_CHALLENGE_
Collect every line in the notation text records below that contains the string "once", and copy each one in full.

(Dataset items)
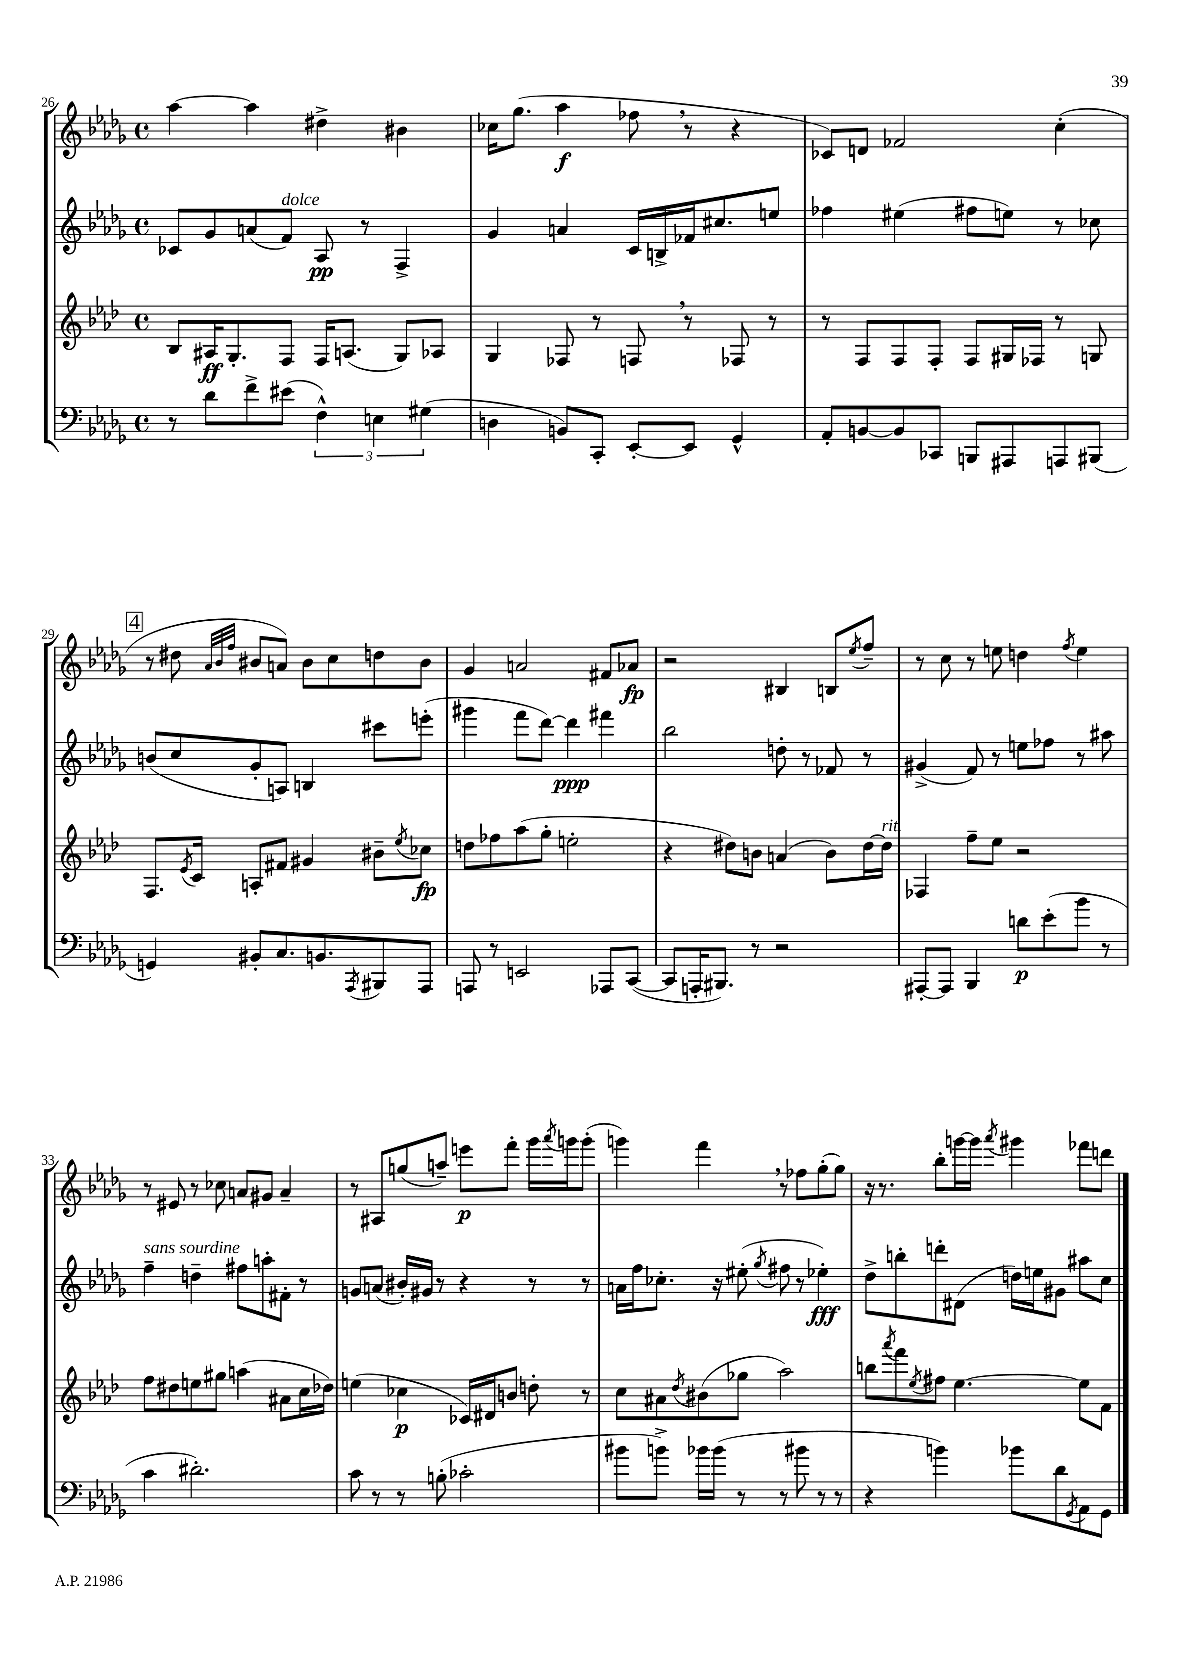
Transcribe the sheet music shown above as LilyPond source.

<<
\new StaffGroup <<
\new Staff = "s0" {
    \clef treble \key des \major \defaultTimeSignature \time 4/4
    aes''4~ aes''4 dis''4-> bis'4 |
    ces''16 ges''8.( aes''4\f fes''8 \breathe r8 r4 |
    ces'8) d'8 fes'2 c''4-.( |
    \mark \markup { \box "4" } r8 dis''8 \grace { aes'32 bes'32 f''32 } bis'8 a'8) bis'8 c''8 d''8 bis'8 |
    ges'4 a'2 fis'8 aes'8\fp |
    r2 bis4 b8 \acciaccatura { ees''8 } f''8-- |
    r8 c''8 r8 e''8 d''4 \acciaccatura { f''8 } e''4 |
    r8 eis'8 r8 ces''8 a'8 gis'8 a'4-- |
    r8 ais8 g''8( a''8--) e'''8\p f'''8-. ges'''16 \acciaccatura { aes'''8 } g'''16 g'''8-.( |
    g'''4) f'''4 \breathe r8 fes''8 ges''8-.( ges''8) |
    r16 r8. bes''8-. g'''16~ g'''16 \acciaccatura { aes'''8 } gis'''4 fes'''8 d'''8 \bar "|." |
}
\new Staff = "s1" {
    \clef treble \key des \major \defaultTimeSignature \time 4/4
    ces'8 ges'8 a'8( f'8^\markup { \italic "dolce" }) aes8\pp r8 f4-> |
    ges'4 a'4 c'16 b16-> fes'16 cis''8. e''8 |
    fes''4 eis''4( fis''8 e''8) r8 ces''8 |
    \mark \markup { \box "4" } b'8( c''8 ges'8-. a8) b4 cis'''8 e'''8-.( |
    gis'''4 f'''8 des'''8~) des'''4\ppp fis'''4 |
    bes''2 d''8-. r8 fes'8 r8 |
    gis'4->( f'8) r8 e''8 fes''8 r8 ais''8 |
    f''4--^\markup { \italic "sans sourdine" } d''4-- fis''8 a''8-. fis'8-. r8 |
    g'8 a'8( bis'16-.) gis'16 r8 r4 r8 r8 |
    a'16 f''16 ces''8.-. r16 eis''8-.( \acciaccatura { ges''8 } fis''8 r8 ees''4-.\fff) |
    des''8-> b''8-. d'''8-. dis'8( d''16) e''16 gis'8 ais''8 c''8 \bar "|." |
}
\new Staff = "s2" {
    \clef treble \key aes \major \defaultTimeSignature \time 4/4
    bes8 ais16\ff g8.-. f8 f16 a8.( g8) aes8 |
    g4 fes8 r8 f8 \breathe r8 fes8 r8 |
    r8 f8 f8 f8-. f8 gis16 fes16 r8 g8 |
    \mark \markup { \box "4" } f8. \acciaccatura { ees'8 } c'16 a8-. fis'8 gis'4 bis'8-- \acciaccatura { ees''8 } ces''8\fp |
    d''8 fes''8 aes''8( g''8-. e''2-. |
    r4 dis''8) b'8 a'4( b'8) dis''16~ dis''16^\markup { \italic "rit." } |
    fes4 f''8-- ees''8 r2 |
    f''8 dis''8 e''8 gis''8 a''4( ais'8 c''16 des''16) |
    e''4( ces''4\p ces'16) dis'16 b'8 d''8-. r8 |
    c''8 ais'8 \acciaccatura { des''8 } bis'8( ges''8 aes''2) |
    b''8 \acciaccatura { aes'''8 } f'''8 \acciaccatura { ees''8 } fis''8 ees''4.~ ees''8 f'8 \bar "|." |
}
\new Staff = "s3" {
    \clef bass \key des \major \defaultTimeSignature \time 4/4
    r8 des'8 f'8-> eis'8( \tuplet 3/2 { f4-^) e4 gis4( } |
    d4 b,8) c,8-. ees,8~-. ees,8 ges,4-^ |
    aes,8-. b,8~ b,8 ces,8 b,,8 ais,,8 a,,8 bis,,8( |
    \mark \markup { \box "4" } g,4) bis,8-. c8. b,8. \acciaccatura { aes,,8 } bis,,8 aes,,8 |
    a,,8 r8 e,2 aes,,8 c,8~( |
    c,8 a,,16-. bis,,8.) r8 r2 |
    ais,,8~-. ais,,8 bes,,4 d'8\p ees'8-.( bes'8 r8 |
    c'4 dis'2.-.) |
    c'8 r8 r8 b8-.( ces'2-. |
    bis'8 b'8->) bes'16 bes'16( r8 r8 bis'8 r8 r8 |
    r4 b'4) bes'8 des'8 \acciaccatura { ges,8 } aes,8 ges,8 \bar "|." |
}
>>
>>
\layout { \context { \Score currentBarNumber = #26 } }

--

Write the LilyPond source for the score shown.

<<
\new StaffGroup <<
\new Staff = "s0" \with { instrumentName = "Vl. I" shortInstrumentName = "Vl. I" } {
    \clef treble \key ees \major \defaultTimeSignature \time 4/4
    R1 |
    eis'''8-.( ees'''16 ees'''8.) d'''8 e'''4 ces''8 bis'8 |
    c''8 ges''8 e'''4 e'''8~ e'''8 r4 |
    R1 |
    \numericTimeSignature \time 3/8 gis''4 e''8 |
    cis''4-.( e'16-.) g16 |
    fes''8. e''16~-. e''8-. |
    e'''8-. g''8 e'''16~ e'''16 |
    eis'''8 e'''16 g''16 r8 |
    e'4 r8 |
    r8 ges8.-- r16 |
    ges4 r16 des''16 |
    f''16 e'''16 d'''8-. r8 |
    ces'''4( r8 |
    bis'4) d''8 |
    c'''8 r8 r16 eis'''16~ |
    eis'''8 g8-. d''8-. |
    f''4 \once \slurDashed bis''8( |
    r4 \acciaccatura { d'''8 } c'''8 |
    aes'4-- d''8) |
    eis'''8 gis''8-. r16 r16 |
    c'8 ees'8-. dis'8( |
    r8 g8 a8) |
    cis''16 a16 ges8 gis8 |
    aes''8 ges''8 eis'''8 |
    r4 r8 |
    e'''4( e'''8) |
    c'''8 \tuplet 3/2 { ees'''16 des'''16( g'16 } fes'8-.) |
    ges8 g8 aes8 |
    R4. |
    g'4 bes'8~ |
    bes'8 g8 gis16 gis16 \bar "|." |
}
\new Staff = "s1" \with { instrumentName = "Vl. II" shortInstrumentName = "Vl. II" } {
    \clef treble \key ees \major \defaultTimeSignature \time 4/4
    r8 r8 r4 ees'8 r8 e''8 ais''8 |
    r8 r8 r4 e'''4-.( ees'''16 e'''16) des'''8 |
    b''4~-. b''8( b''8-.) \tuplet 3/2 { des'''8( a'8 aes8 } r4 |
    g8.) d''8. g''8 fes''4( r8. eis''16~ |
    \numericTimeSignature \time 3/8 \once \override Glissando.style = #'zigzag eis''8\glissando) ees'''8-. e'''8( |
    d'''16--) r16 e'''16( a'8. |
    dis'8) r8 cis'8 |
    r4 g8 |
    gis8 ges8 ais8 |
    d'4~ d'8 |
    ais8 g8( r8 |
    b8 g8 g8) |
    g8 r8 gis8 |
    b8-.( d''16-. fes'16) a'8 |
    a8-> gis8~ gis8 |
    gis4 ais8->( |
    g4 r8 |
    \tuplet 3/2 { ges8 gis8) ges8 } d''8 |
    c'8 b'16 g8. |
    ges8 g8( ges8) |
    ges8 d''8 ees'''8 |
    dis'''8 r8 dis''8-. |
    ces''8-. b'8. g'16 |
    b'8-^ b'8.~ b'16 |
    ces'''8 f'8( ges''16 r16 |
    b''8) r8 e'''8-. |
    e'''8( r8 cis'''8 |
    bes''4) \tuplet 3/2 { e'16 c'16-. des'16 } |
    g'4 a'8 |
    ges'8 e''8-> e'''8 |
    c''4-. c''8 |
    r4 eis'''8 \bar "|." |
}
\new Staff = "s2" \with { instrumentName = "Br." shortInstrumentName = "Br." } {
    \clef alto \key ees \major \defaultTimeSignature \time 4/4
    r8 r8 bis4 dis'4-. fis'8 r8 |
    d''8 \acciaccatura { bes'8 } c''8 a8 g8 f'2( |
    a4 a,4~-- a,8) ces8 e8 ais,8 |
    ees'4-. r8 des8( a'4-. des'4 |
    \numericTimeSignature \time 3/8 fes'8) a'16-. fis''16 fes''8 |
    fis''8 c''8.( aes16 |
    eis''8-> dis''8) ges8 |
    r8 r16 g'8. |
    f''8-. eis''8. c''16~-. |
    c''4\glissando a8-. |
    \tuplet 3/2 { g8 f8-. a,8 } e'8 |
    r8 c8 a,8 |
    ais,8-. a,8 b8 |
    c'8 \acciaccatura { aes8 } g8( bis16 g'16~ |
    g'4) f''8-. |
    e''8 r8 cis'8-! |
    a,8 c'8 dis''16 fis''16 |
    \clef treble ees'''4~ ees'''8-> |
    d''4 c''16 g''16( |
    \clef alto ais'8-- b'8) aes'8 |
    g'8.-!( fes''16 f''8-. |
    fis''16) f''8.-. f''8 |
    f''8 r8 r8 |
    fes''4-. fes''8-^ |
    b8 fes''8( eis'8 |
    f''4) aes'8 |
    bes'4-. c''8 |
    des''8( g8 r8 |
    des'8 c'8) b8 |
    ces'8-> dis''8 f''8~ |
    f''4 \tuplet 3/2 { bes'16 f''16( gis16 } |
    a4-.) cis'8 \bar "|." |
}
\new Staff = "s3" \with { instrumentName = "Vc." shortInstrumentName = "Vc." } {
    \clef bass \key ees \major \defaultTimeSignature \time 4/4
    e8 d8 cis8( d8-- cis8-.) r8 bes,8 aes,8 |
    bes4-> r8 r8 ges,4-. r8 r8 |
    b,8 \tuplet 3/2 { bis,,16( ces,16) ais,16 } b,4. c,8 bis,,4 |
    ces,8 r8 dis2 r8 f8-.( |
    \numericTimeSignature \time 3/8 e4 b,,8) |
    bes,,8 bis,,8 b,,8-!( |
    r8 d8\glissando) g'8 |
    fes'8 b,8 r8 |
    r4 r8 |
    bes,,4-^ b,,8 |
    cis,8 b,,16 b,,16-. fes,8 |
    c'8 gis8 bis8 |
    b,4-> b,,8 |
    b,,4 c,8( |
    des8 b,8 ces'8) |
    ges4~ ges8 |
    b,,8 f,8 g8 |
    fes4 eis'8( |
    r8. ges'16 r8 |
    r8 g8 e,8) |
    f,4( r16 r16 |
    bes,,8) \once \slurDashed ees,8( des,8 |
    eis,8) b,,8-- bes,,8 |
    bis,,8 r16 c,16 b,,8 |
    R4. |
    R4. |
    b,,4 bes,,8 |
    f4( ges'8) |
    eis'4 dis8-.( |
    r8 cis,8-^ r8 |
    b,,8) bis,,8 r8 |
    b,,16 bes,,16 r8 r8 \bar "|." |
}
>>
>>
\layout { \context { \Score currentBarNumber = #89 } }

_TASK RESULT_
    f''4 \once \slurDashed bis''8( |
    \numericTimeSignature \time 3/8 \once \override Glissando.style = #'zigzag eis''8\glissando) ees'''8-. e'''8( |
    bes,,8) \once \slurDashed ees,8( des,8 |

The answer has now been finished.